What to do: Write out every entry exactly as given, but omit the pictures.

Before-and-after object listings

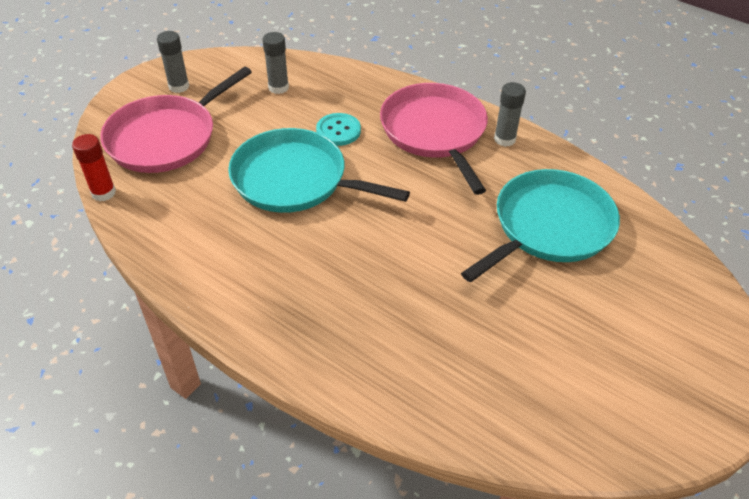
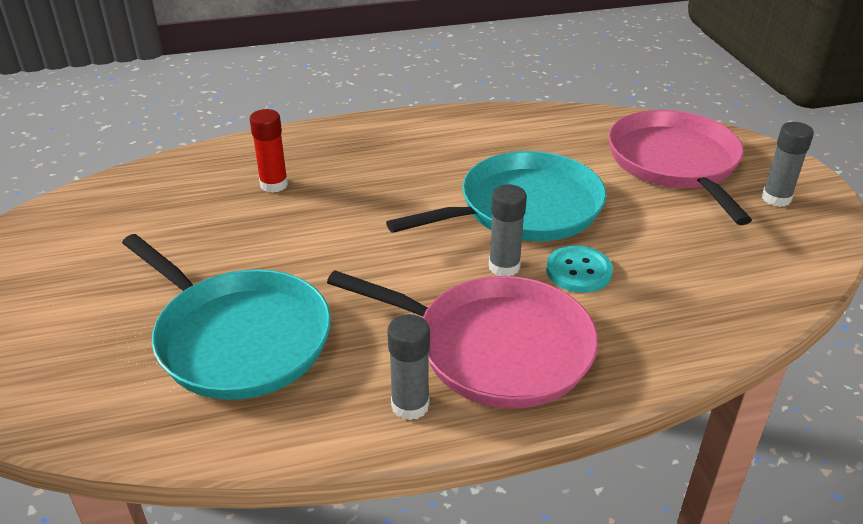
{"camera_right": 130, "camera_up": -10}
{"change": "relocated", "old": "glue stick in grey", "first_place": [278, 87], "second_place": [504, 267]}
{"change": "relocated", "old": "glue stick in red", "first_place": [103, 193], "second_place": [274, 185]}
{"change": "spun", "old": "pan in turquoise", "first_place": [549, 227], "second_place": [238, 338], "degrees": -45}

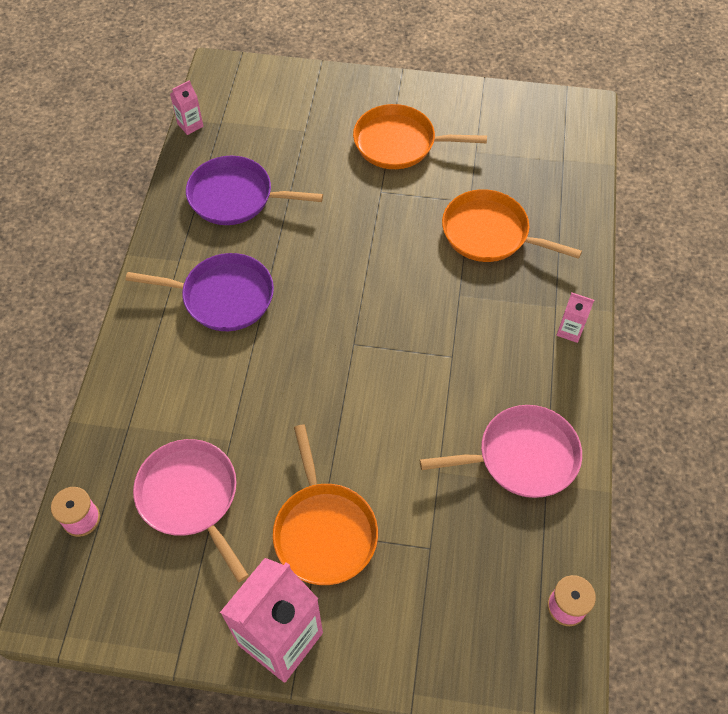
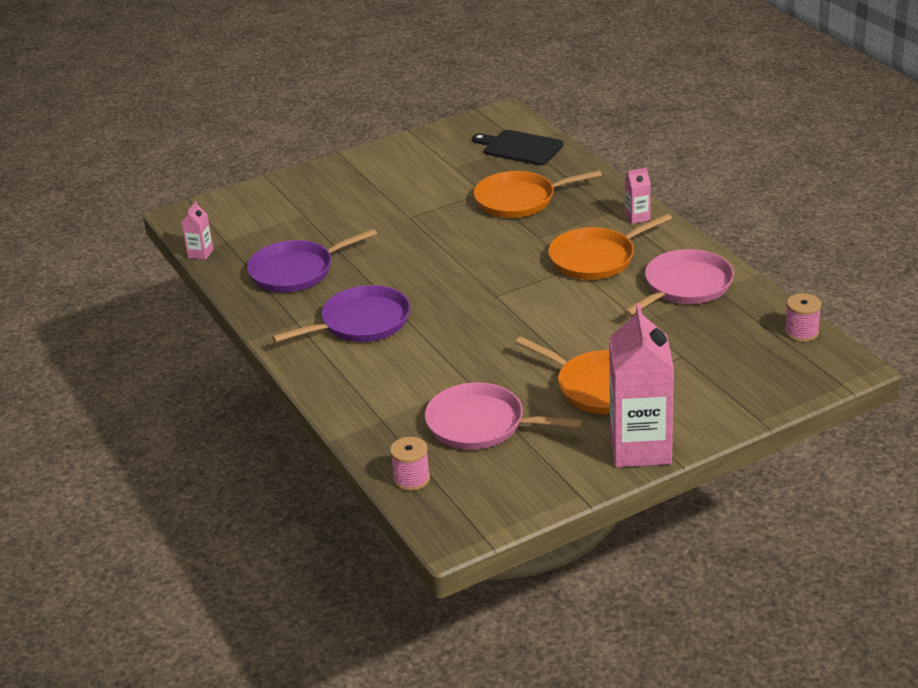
{"camera_right": -35, "camera_up": -25}
{"change": "relocated", "old": "pan in orange", "first_place": [399, 143], "second_place": [596, 258]}
{"change": "appeared", "new": "cutting board in black", "second_place": [520, 148]}

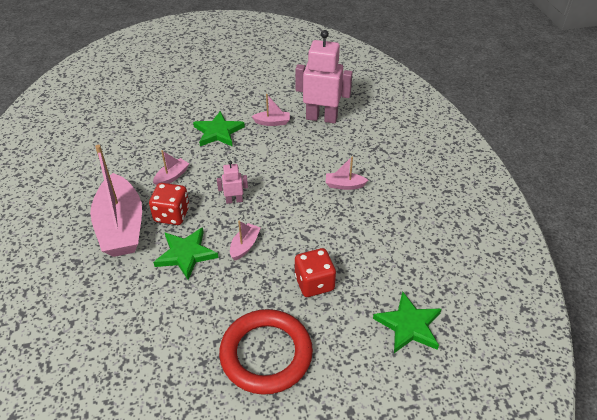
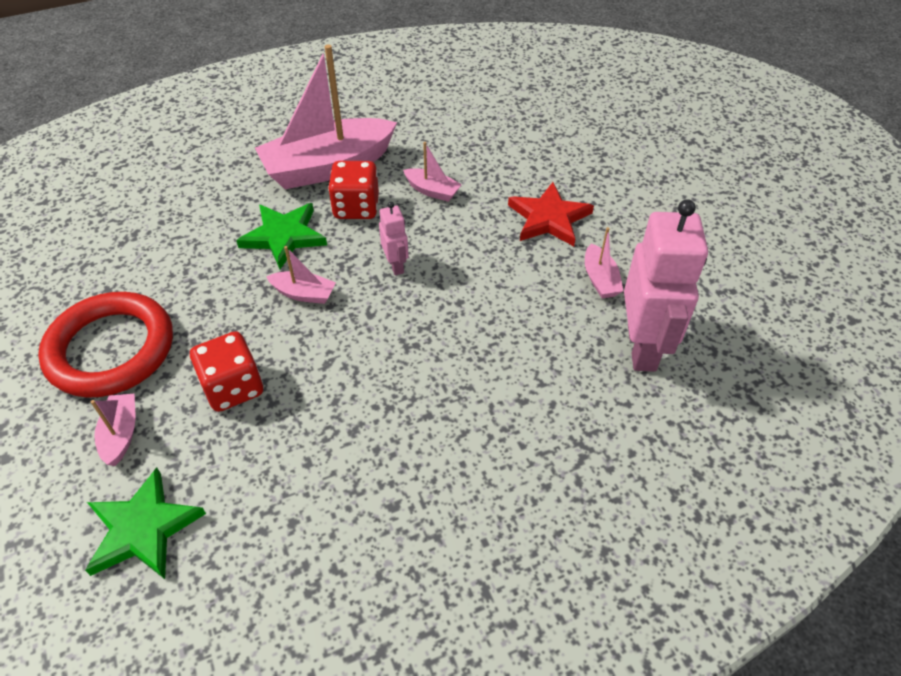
{"camera_right": 80, "camera_up": 5}
{"change": "colour", "old": "star in green", "new": "star in red", "first_place": [218, 132], "second_place": [549, 218]}
{"change": "relocated", "old": "boat in pink", "first_place": [344, 185], "second_place": [121, 434]}

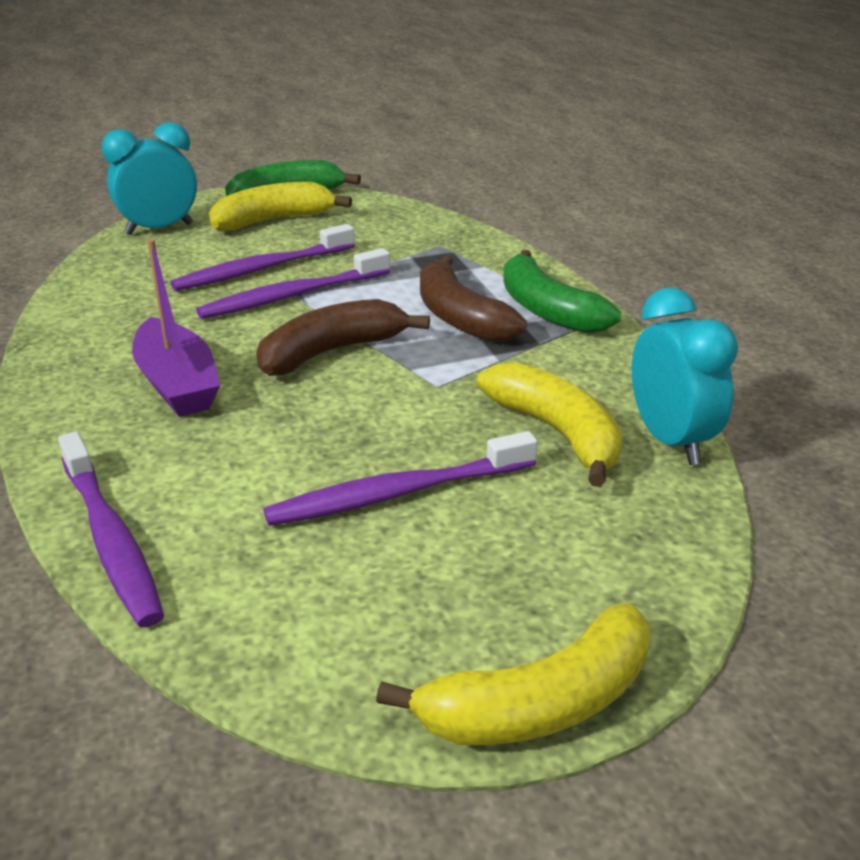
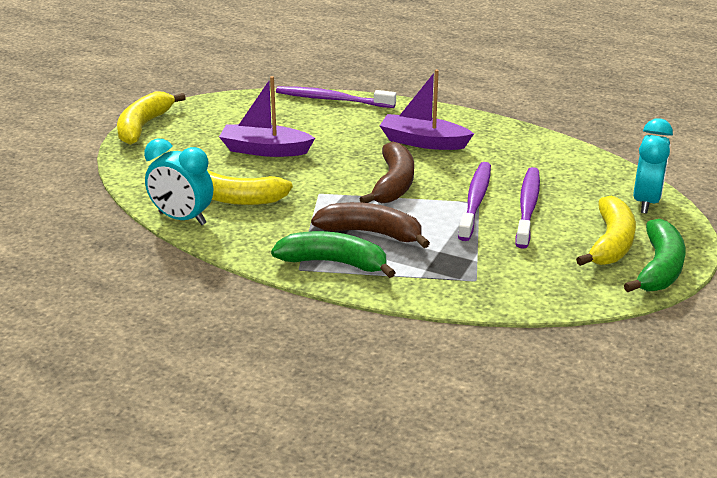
{"camera_right": 135, "camera_up": 0}
{"change": "exchanged", "old": "toothbrush in purple", "new": "boat in purple", "first_place": [397, 493], "second_place": [265, 150]}

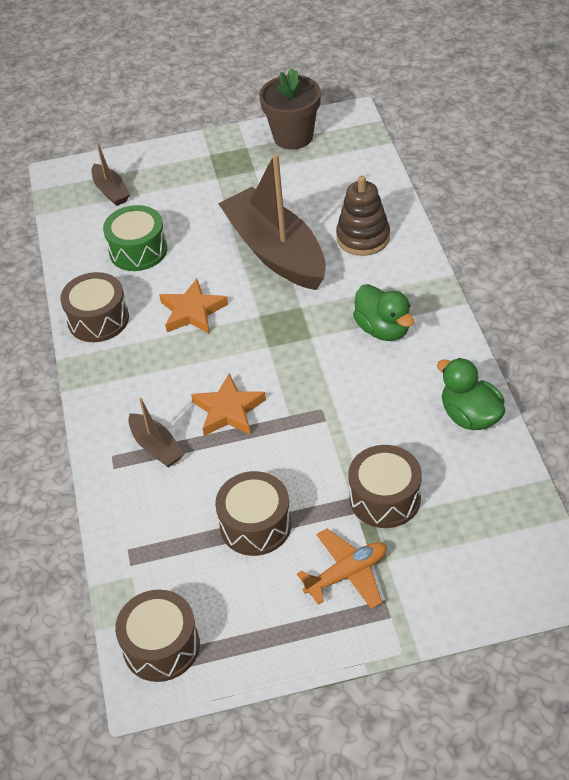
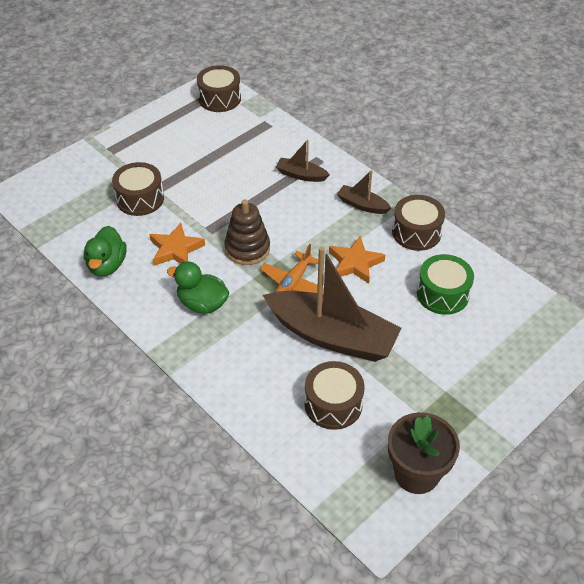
{"camera_right": 145, "camera_up": 0}
{"change": "relocated", "old": "boat in brown", "first_place": [111, 191], "second_place": [362, 205]}
{"change": "relocated", "old": "stacking toy in brown", "first_place": [363, 237], "second_place": [247, 249]}
{"change": "spun", "old": "duck in green", "first_place": [470, 416], "second_place": [107, 265], "degrees": 75}
{"change": "relocated", "old": "star in orange", "first_place": [228, 410], "second_place": [175, 249]}
{"change": "relocated", "old": "drum in brown", "first_place": [255, 525], "second_place": [333, 404]}
{"change": "relocated", "old": "plane in orange", "first_place": [347, 574], "second_place": [293, 282]}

Exercise response:
{"camera_right": 130, "camera_up": -10}
{"change": "relocated", "old": "glue stick in grey", "first_place": [278, 87], "second_place": [504, 267]}
{"change": "relocated", "old": "glue stick in red", "first_place": [103, 193], "second_place": [274, 185]}
{"change": "spun", "old": "pan in turquoise", "first_place": [549, 227], "second_place": [238, 338], "degrees": -45}

{"camera_right": -35, "camera_up": -25}
{"change": "relocated", "old": "pan in orange", "first_place": [399, 143], "second_place": [596, 258]}
{"change": "appeared", "new": "cutting board in black", "second_place": [520, 148]}

{"camera_right": 80, "camera_up": 5}
{"change": "colour", "old": "star in green", "new": "star in red", "first_place": [218, 132], "second_place": [549, 218]}
{"change": "relocated", "old": "boat in pink", "first_place": [344, 185], "second_place": [121, 434]}

{"camera_right": 135, "camera_up": 0}
{"change": "exchanged", "old": "toothbrush in purple", "new": "boat in purple", "first_place": [397, 493], "second_place": [265, 150]}

{"camera_right": 145, "camera_up": 0}
{"change": "relocated", "old": "boat in brown", "first_place": [111, 191], "second_place": [362, 205]}
{"change": "relocated", "old": "stacking toy in brown", "first_place": [363, 237], "second_place": [247, 249]}
{"change": "spun", "old": "duck in green", "first_place": [470, 416], "second_place": [107, 265], "degrees": 75}
{"change": "relocated", "old": "star in orange", "first_place": [228, 410], "second_place": [175, 249]}
{"change": "relocated", "old": "drum in brown", "first_place": [255, 525], "second_place": [333, 404]}
{"change": "relocated", "old": "plane in orange", "first_place": [347, 574], "second_place": [293, 282]}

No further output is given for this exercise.